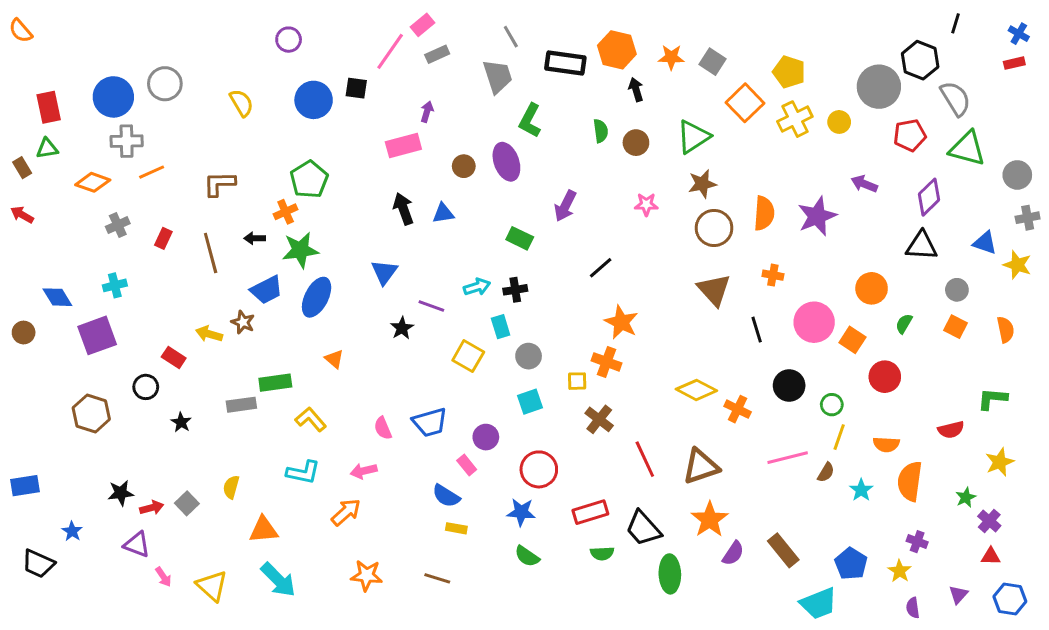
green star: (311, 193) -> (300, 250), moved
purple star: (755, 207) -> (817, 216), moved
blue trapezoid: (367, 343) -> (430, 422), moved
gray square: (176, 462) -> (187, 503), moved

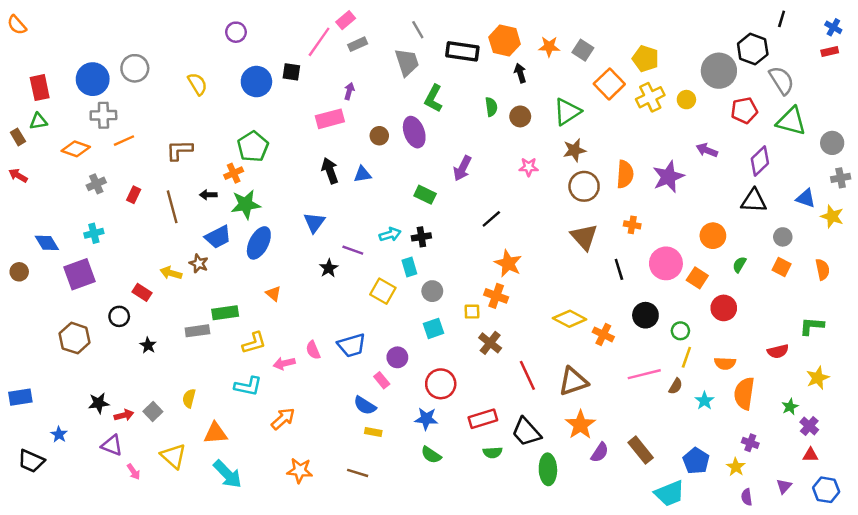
yellow L-shape: (311, 419) -> (254, 343), turned 115
pink arrow: (364, 471) -> (284, 363), moved
yellow triangle: (212, 586) -> (173, 456), moved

_ _ _ _

§ **Work instruction**:
Skip the pictures, then retype every line above exactly.

§ **Your solution**:
green star: (311, 193) -> (300, 250), moved
purple star: (755, 207) -> (817, 216), moved
blue trapezoid: (367, 343) -> (430, 422), moved
gray square: (176, 462) -> (187, 503), moved

yellow L-shape: (311, 419) -> (254, 343), turned 115
pink arrow: (364, 471) -> (284, 363), moved
yellow triangle: (212, 586) -> (173, 456), moved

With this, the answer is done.